> _WHAT THIS TASK INVOLVES_
If a picture appears, leave it out, and reproduce exactly the lines from the start of the listing below through the one bearing "blue bell: [230,251,283,326]".

> _DATA UNDER STUDY_

_ _ _ _

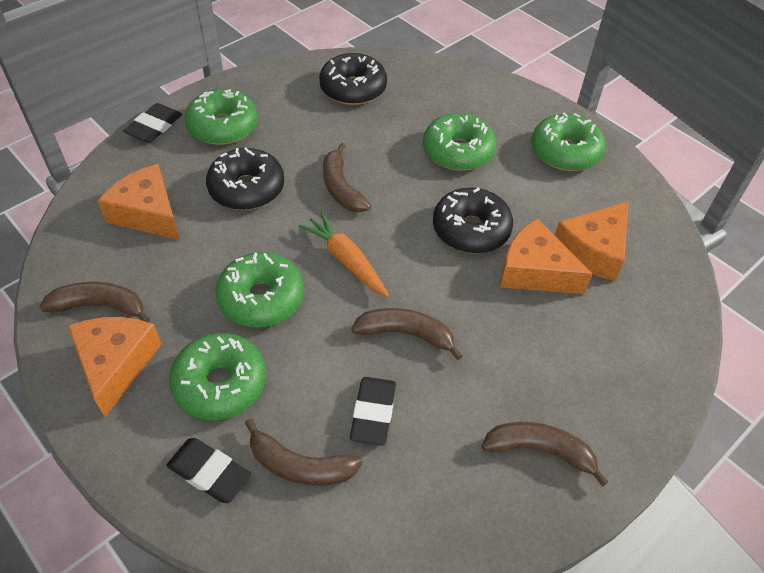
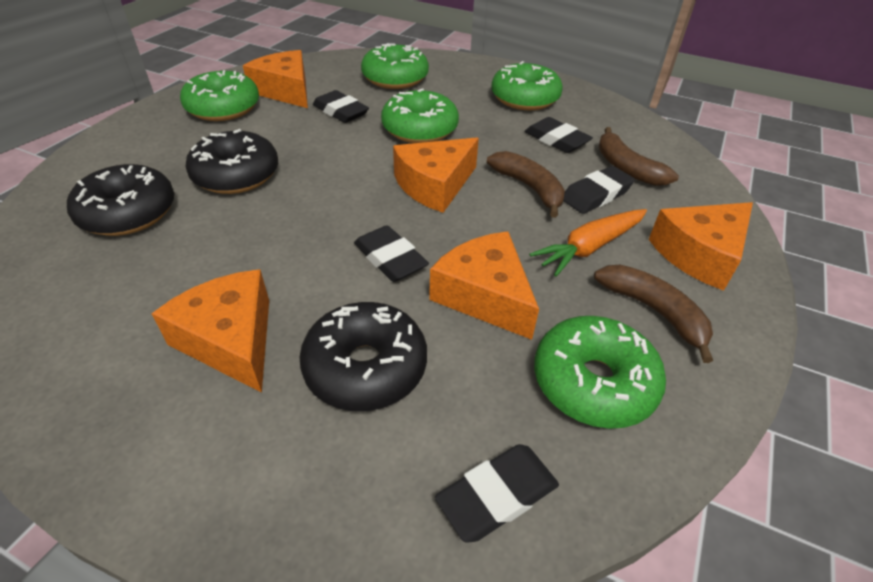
black eraser: [123,103,182,143] [166,438,251,503] [350,377,396,446] = 3 -> [313,90,369,123] [354,225,429,282] [435,444,559,543] [524,117,593,153] [563,166,635,214] = 5
brown banana: [39,282,150,322] [245,418,363,486] [323,143,371,212] [352,308,463,360] [481,422,609,486] = 5 -> [487,151,565,218] [594,265,713,363] [598,127,679,186] = 3
orange cheese: [68,317,162,417] [98,164,180,240] [500,218,592,294] [555,201,629,281] = 4 -> [152,269,269,393] [243,50,308,108] [393,138,479,213] [429,231,539,340] [648,202,753,291] = 5

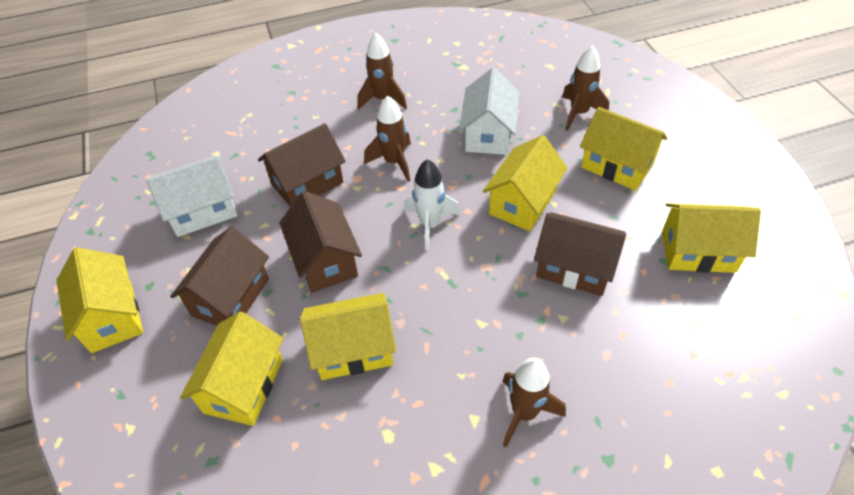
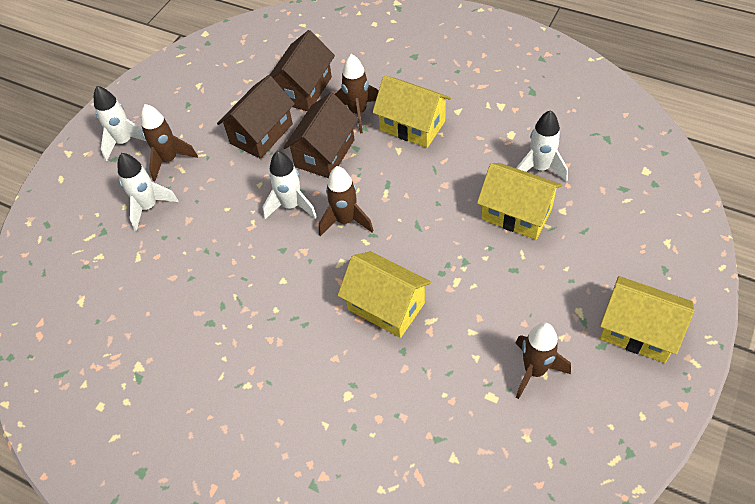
brown house: [170,226,269,326] [258,123,346,207] [279,191,362,293] [534,212,626,296] = 4 -> [217,75,295,159] [270,30,335,111] [283,93,359,178] = 3
white house: [146,155,238,237] [459,68,519,155] = 2 -> none = 0
white rocket: [404,159,461,250] = 1 -> [94,86,146,162] [117,153,179,231] [263,151,317,219] [516,110,568,182] = 4
yellow house: [56,247,143,353] [180,312,283,426] [300,293,396,380] [483,135,568,231] [580,107,667,191] [662,203,761,273] = 6 -> [338,251,431,338] [372,75,451,148] [477,163,562,240] [600,276,695,363] = 4

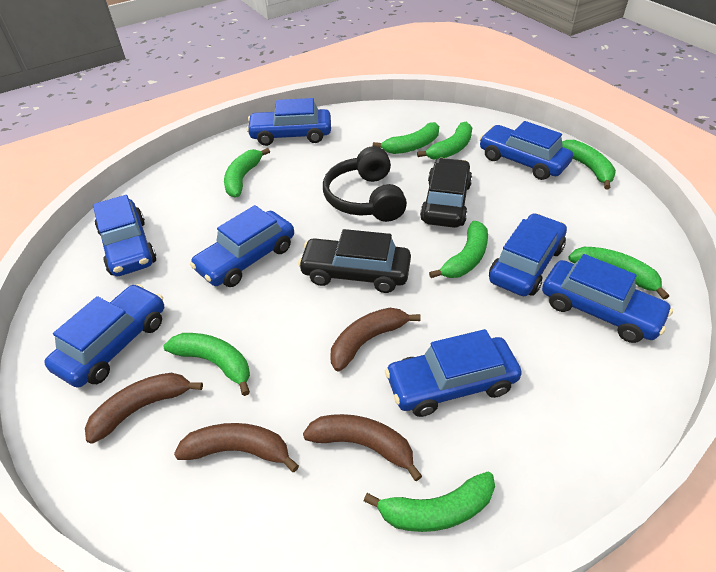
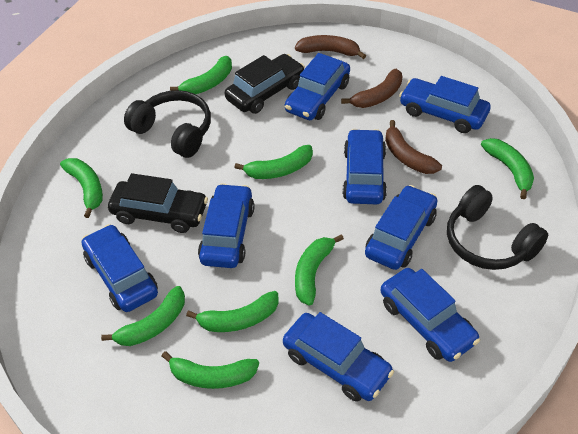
black headphones: [323,146,407,222] = 1 -> [124,90,211,158] [447,185,548,270] = 2
brown banana: [85,373,203,444] [174,423,299,472] [303,414,422,481] [330,308,421,371] = 4 -> [295,35,366,59] [341,69,402,108] [385,120,442,174] = 3

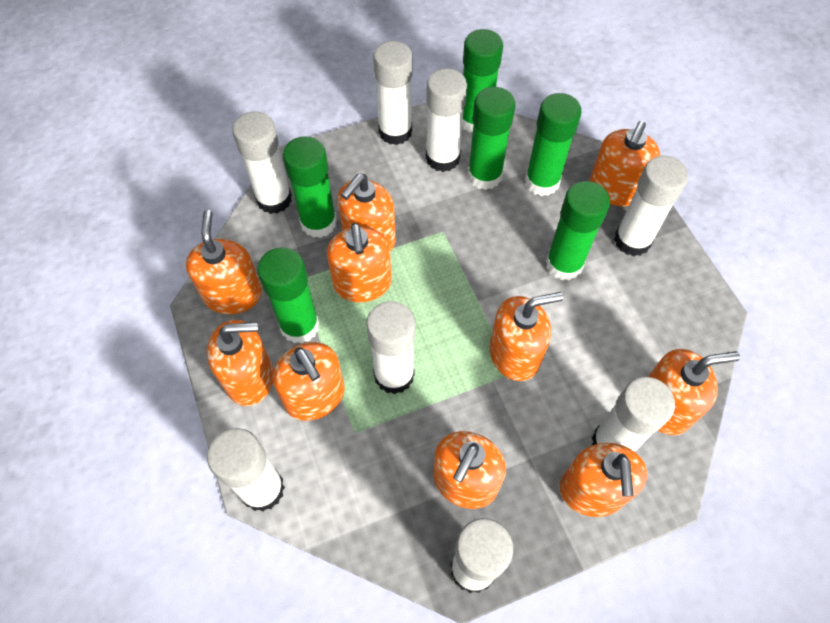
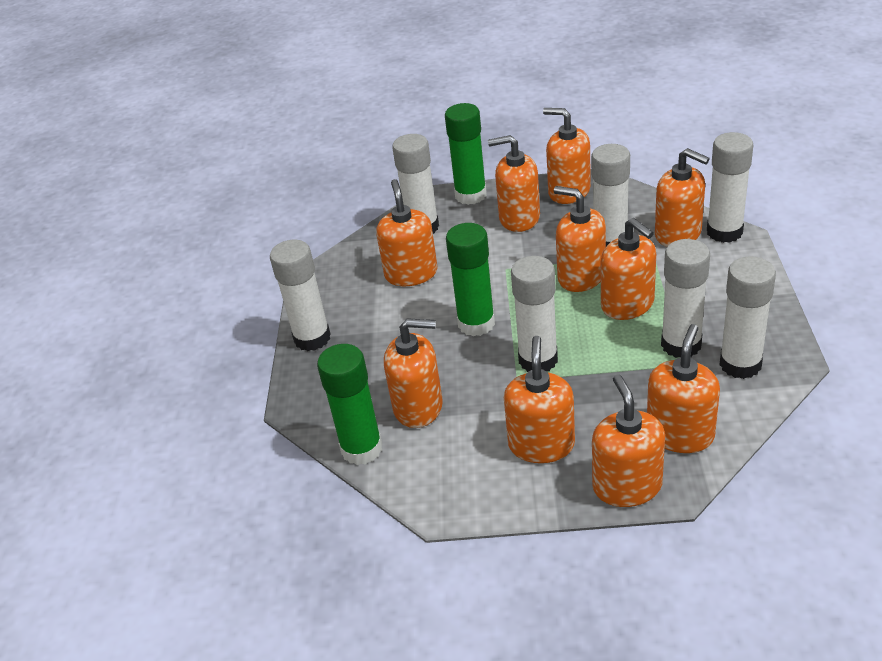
green glue stick: [257,247,319,344] [283,136,337,238] [462,29,503,133] [467,87,516,190] [525,93,582,196] [546,181,610,281] = 6 -> [317,344,382,465] [445,103,487,205] [446,223,495,336] = 3
white glue stick: [207,428,285,512] [232,112,292,214] [366,301,415,394] [373,41,413,145] [426,68,467,172] [450,518,513,593] [592,377,675,452] [614,156,688,256] = 8 -> [270,240,331,351] [392,134,439,234] [511,256,558,372] [591,144,630,246] [661,239,710,358] [707,132,753,243] [719,256,776,379] = 7

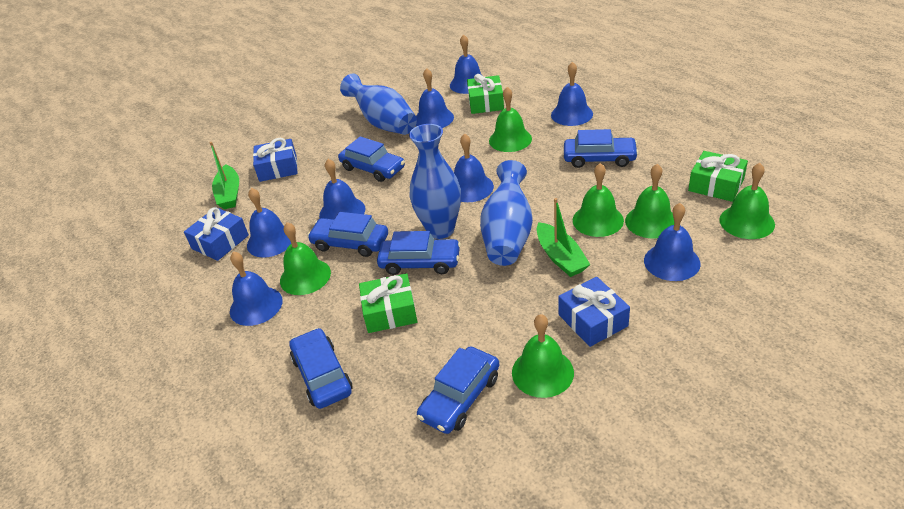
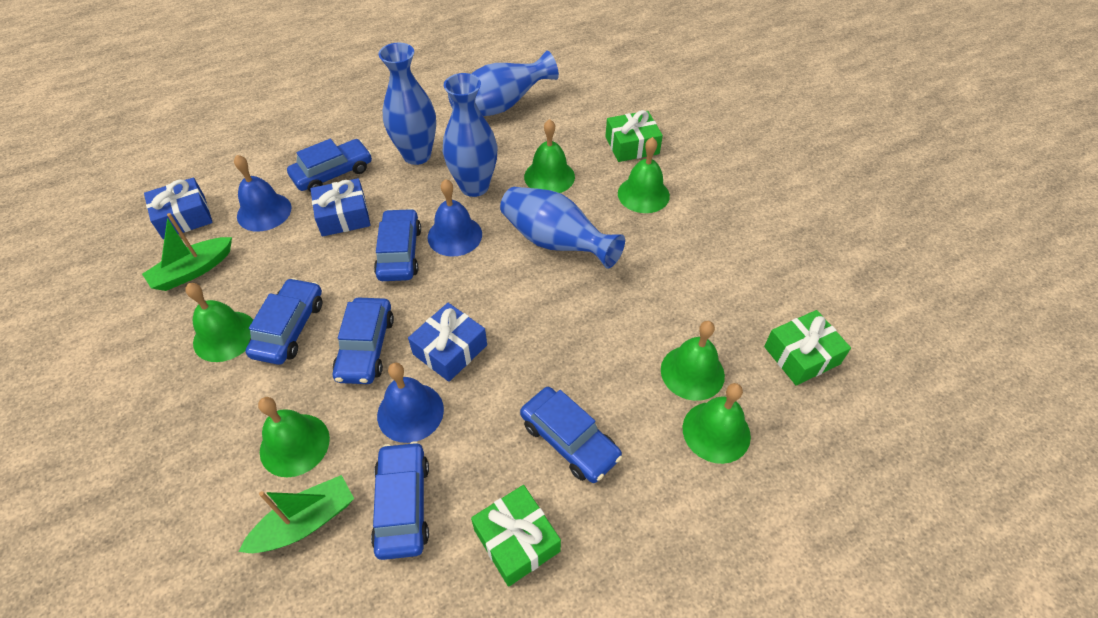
blue bell: [230,251,283,326] [247,188,291,258] [319,159,366,219] [416,68,454,128] [450,34,482,94] [454,133,494,202] [551,62,593,126] [644,203,701,281] = 8 -> [234,155,292,232] [377,363,444,443] [428,179,482,257] = 3
blue vase: [340,73,417,135] [409,124,461,239] [480,160,533,266] = 3 -> [378,43,436,165] [443,73,497,197] [448,51,559,116] [500,187,625,269] = 4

_ _ _ _

> _ANSWER BOX_
black eraser: [123,103,182,143] [166,438,251,503] [350,377,396,446] = 3 -> [313,90,369,123] [354,225,429,282] [435,444,559,543] [524,117,593,153] [563,166,635,214] = 5
brown banana: [39,282,150,322] [245,418,363,486] [323,143,371,212] [352,308,463,360] [481,422,609,486] = 5 -> [487,151,565,218] [594,265,713,363] [598,127,679,186] = 3
orange cheese: [68,317,162,417] [98,164,180,240] [500,218,592,294] [555,201,629,281] = 4 -> [152,269,269,393] [243,50,308,108] [393,138,479,213] [429,231,539,340] [648,202,753,291] = 5

brown house: [170,226,269,326] [258,123,346,207] [279,191,362,293] [534,212,626,296] = 4 -> [217,75,295,159] [270,30,335,111] [283,93,359,178] = 3
white house: [146,155,238,237] [459,68,519,155] = 2 -> none = 0
white rocket: [404,159,461,250] = 1 -> [94,86,146,162] [117,153,179,231] [263,151,317,219] [516,110,568,182] = 4
yellow house: [56,247,143,353] [180,312,283,426] [300,293,396,380] [483,135,568,231] [580,107,667,191] [662,203,761,273] = 6 -> [338,251,431,338] [372,75,451,148] [477,163,562,240] [600,276,695,363] = 4

black headphones: [323,146,407,222] = 1 -> [124,90,211,158] [447,185,548,270] = 2
brown banana: [85,373,203,444] [174,423,299,472] [303,414,422,481] [330,308,421,371] = 4 -> [295,35,366,59] [341,69,402,108] [385,120,442,174] = 3

green glue stick: [257,247,319,344] [283,136,337,238] [462,29,503,133] [467,87,516,190] [525,93,582,196] [546,181,610,281] = 6 -> [317,344,382,465] [445,103,487,205] [446,223,495,336] = 3
white glue stick: [207,428,285,512] [232,112,292,214] [366,301,415,394] [373,41,413,145] [426,68,467,172] [450,518,513,593] [592,377,675,452] [614,156,688,256] = 8 -> [270,240,331,351] [392,134,439,234] [511,256,558,372] [591,144,630,246] [661,239,710,358] [707,132,753,243] [719,256,776,379] = 7

blue bell: [230,251,283,326] [247,188,291,258] [319,159,366,219] [416,68,454,128] [450,34,482,94] [454,133,494,202] [551,62,593,126] [644,203,701,281] = 8 -> [234,155,292,232] [377,363,444,443] [428,179,482,257] = 3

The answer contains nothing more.